WHAT IS REQUIRED
Reproduce all entries precisely, down to the last character.

(Data records)
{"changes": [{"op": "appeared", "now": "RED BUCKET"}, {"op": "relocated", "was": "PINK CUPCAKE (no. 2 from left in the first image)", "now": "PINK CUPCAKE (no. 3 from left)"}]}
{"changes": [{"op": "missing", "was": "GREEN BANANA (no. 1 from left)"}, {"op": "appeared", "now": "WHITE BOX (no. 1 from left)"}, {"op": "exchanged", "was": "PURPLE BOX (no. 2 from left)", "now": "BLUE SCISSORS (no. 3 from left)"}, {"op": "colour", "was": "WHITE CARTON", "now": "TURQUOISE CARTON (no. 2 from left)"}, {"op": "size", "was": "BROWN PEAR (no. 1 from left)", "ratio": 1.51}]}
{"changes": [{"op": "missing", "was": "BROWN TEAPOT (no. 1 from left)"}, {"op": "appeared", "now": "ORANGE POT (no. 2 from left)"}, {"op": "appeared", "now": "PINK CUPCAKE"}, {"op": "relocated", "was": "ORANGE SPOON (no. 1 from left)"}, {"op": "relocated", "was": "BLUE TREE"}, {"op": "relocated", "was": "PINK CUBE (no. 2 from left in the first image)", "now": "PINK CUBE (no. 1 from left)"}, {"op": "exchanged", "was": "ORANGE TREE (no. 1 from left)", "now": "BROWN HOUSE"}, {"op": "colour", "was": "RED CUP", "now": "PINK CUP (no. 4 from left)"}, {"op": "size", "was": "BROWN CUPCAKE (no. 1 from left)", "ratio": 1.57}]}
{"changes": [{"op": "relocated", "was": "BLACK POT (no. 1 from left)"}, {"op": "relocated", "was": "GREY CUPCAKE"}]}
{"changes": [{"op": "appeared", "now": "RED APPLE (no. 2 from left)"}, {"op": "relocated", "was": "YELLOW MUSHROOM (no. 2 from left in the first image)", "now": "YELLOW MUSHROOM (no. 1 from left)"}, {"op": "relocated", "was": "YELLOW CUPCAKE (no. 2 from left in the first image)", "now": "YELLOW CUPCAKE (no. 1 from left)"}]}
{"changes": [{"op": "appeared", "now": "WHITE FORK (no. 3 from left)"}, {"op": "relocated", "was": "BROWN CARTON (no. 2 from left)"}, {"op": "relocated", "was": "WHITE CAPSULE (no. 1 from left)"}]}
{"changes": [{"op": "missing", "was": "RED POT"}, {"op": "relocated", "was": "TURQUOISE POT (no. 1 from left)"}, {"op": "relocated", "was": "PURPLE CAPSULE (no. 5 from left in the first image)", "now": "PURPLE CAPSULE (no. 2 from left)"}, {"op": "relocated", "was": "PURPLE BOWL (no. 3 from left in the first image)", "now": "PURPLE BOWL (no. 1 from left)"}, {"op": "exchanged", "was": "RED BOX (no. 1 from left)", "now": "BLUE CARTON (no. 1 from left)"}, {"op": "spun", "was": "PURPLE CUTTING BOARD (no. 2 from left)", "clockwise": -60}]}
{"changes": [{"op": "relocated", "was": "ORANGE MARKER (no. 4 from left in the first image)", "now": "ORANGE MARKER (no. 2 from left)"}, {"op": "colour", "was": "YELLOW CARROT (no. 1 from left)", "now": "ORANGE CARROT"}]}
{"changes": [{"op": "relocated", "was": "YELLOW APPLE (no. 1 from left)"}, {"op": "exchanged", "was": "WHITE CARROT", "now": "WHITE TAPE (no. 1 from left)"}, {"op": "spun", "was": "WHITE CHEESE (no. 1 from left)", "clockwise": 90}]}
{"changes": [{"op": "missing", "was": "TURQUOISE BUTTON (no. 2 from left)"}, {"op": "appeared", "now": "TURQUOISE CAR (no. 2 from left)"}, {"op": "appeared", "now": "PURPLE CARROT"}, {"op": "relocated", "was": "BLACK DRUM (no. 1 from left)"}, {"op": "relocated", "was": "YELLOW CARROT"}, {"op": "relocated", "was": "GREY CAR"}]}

ANSWER TO THE PROBLEM
{"changes": [{"op": "appeared", "now": "RED BUCKET"}, {"op": "relocated", "was": "PINK CUPCAKE (no. 2 from left in the first image)", "now": "PINK CUPCAKE (no. 3 from left)"}]}
{"changes": [{"op": "missing", "was": "GREEN BANANA (no. 1 from left)"}, {"op": "appeared", "now": "WHITE BOX (no. 1 from left)"}, {"op": "exchanged", "was": "PURPLE BOX (no. 2 from left)", "now": "BLUE SCISSORS (no. 3 from left)"}, {"op": "colour", "was": "WHITE CARTON", "now": "TURQUOISE CARTON (no. 2 from left)"}, {"op": "size", "was": "BROWN PEAR (no. 1 from left)", "ratio": 1.51}]}
{"changes": [{"op": "missing", "was": "BROWN TEAPOT (no. 1 from left)"}, {"op": "appeared", "now": "ORANGE POT (no. 2 from left)"}, {"op": "appeared", "now": "PINK CUPCAKE"}, {"op": "relocated", "was": "ORANGE SPOON (no. 1 from left)"}, {"op": "relocated", "was": "BLUE TREE"}, {"op": "relocated", "was": "PINK CUBE (no. 2 from left in the first image)", "now": "PINK CUBE (no. 1 from left)"}, {"op": "exchanged", "was": "ORANGE TREE (no. 1 from left)", "now": "BROWN HOUSE"}, {"op": "colour", "was": "RED CUP", "now": "PINK CUP (no. 4 from left)"}, {"op": "size", "was": "BROWN CUPCAKE (no. 1 from left)", "ratio": 1.57}]}
{"changes": [{"op": "relocated", "was": "BLACK POT (no. 1 from left)"}, {"op": "relocated", "was": "GREY CUPCAKE"}]}
{"changes": [{"op": "appeared", "now": "RED APPLE (no. 2 from left)"}, {"op": "relocated", "was": "YELLOW MUSHROOM (no. 2 from left in the first image)", "now": "YELLOW MUSHROOM (no. 1 from left)"}, {"op": "relocated", "was": "YELLOW CUPCAKE (no. 2 from left in the first image)", "now": "YELLOW CUPCAKE (no. 1 from left)"}]}
{"changes": [{"op": "appeared", "now": "WHITE FORK (no. 3 from left)"}, {"op": "relocated", "was": "BROWN CARTON (no. 2 from left)"}, {"op": "relocated", "was": "WHITE CAPSULE (no. 1 from left)"}]}
{"changes": [{"op": "missing", "was": "RED POT"}, {"op": "relocated", "was": "TURQUOISE POT (no. 1 from left)"}, {"op": "relocated", "was": "PURPLE CAPSULE (no. 5 from left in the first image)", "now": "PURPLE CAPSULE (no. 2 from left)"}, {"op": "relocated", "was": "PURPLE BOWL (no. 3 from left in the first image)", "now": "PURPLE BOWL (no. 1 from left)"}, {"op": "exchanged", "was": "RED BOX (no. 1 from left)", "now": "BLUE CARTON (no. 1 from left)"}, {"op": "spun", "was": "PURPLE CUTTING BOARD (no. 2 from left)", "clockwise": -60}]}
{"changes": [{"op": "relocated", "was": "ORANGE MARKER (no. 4 from left in the first image)", "now": "ORANGE MARKER (no. 2 from left)"}, {"op": "colour", "was": "YELLOW CARROT (no. 1 from left)", "now": "ORANGE CARROT"}]}
{"changes": [{"op": "relocated", "was": "YELLOW APPLE (no. 1 from left)"}, {"op": "exchanged", "was": "WHITE CARROT", "now": "WHITE TAPE (no. 1 from left)"}, {"op": "spun", "was": "WHITE CHEESE (no. 1 from left)", "clockwise": 90}]}
{"changes": [{"op": "missing", "was": "TURQUOISE BUTTON (no. 2 from left)"}, {"op": "appeared", "now": "TURQUOISE CAR (no. 2 from left)"}, {"op": "appeared", "now": "PURPLE CARROT"}, {"op": "relocated", "was": "BLACK DRUM (no. 1 from left)"}, {"op": "relocated", "was": "YELLOW CARROT"}, {"op": "relocated", "was": "GREY CAR"}]}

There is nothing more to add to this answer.